### Exercise objective
The result should be every line of the listing that contains "none".

### Source information
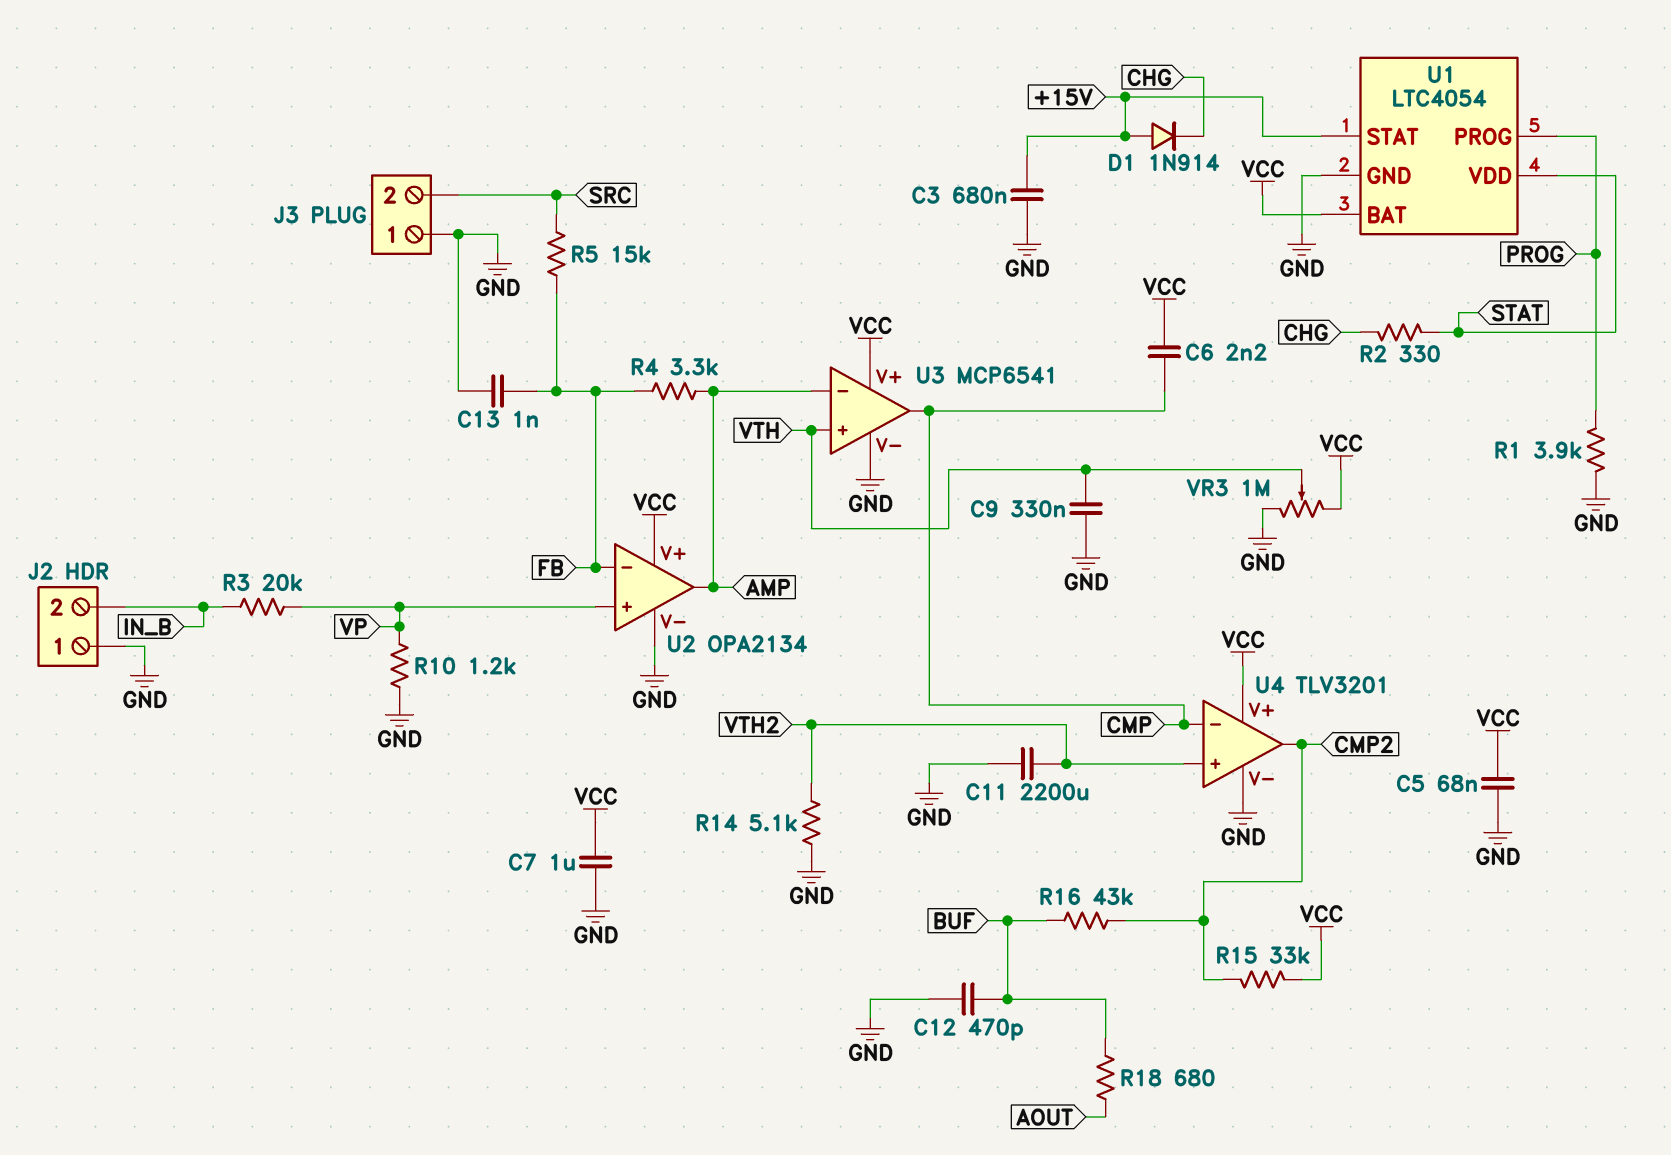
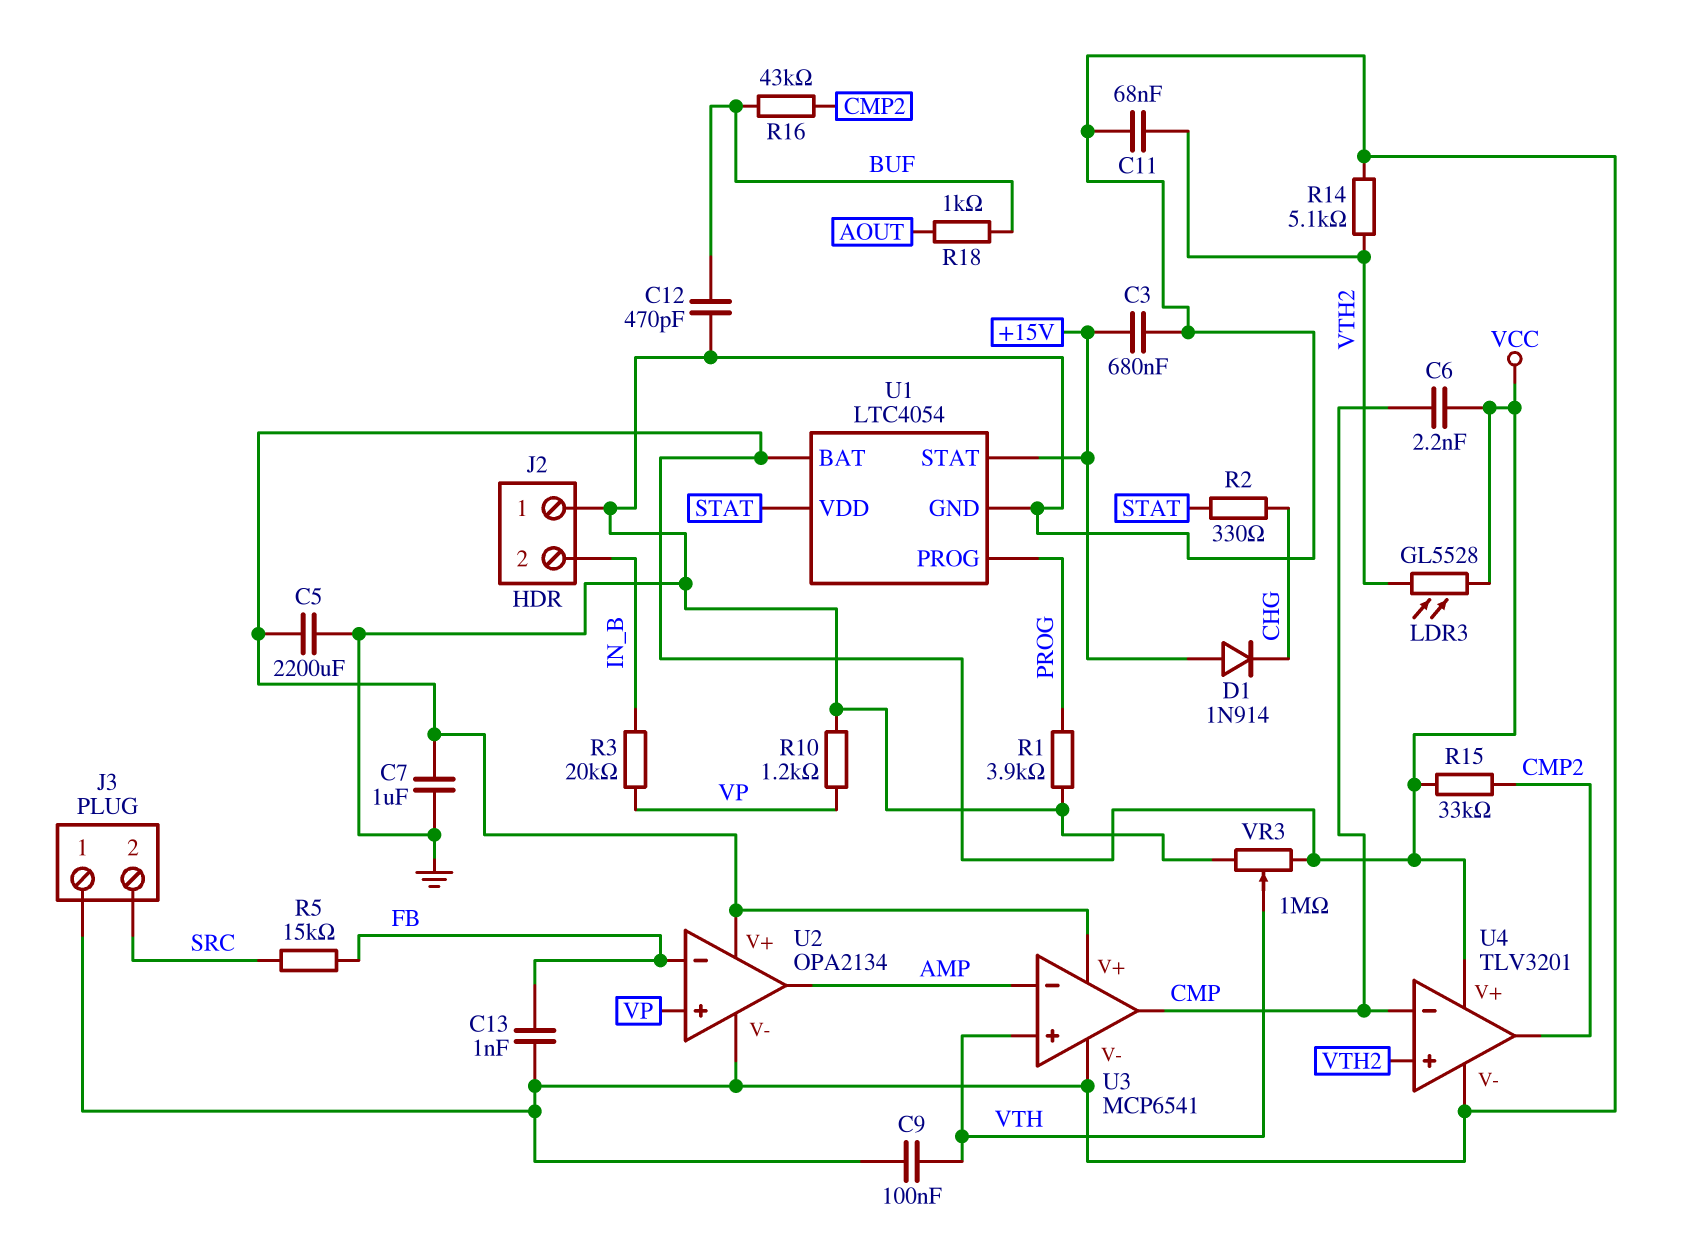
C5: 68nF (GND, VCC) -> 2200uF (GND, VCC)
C9: 330nF (GND, VTH) -> 100nF (GND, VTH)
C11: 2200uF (GND, VTH2) -> 68nF (GND, VTH2)
LDR3: none -> GL5528 (VCC, VTH2)
R4: 3.3k (AMP, FB) -> none
R18: 680 (AOUT, BUF) -> 1k (AOUT, BUF)

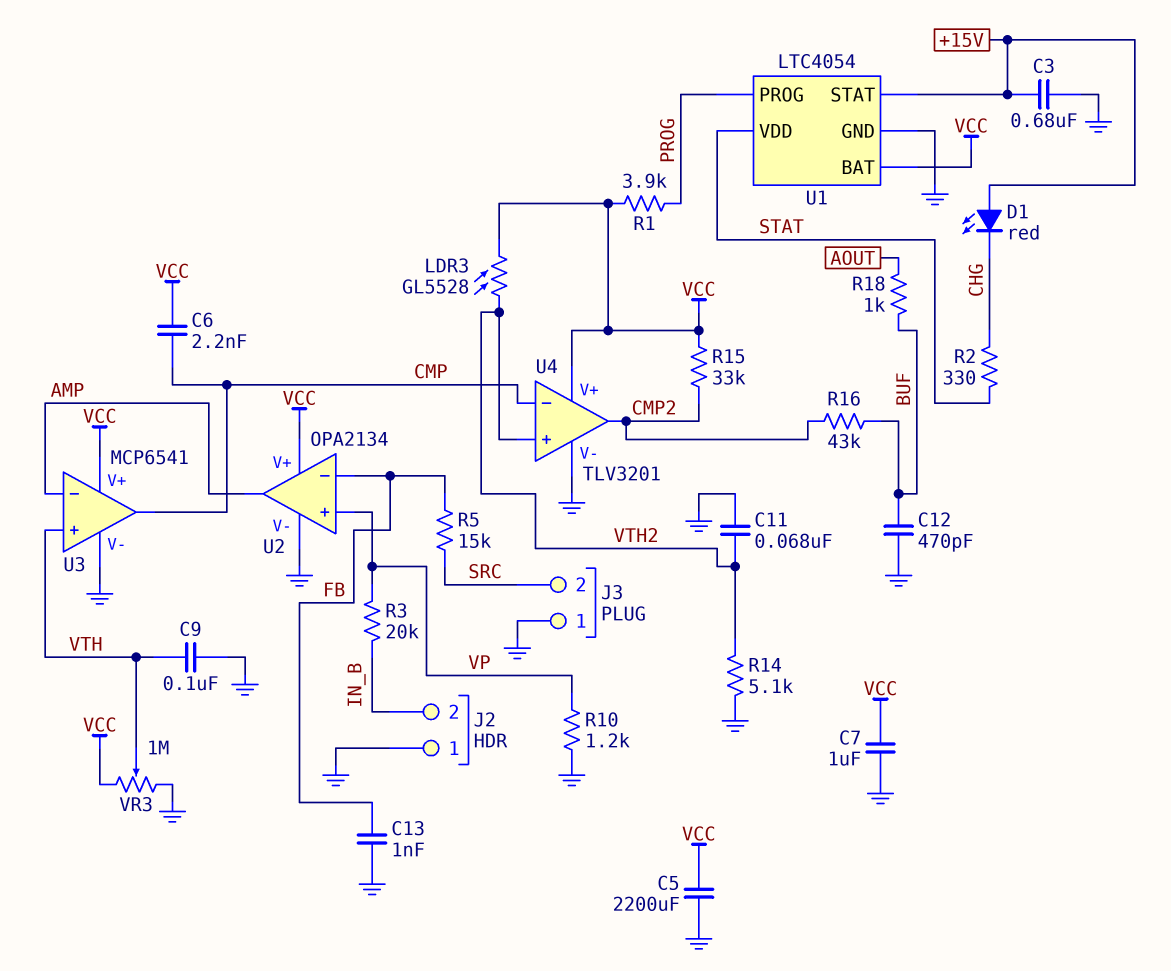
D1: diode 1N914 (A +15V, K CHG) -> LED red (A +15V, K CHG)
R1: 3.9k (GND, PROG) -> 3.9k (PROG, VCC)

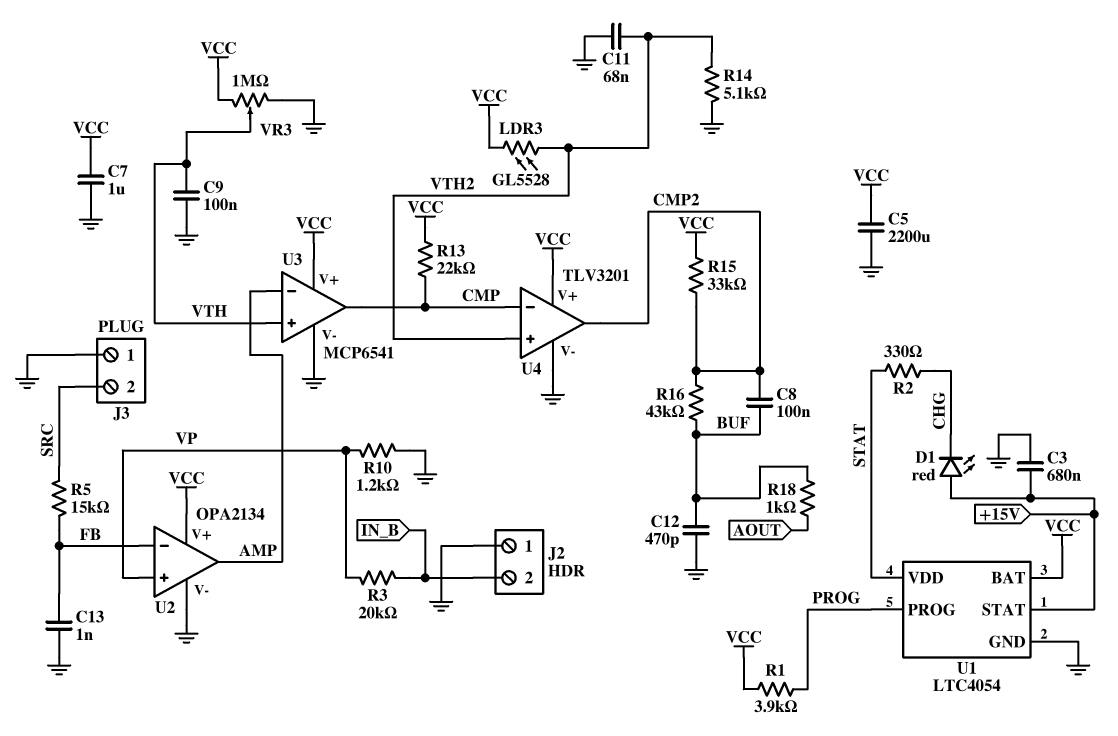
C6: 2.2nF (CMP, VCC) -> none
C8: none -> 100nF (BUF, CMP2)
R13: none -> 22k (CMP, VCC)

### Task result
LDR3: none -> GL5528 (VCC, VTH2)
R4: 3.3k (AMP, FB) -> none
C6: 2.2nF (CMP, VCC) -> none
C8: none -> 100nF (BUF, CMP2)
R13: none -> 22k (CMP, VCC)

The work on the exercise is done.